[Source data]
☆ ☆ ☆
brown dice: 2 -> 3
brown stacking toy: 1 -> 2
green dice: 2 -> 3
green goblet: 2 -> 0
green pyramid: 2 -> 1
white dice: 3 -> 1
☆ ☆ ☆
▶ _What the exercise asks_: Could you return all lines from the data above that contain the string "green"?

▶ _Solution to this problem_:
green dice: 2 -> 3
green goblet: 2 -> 0
green pyramid: 2 -> 1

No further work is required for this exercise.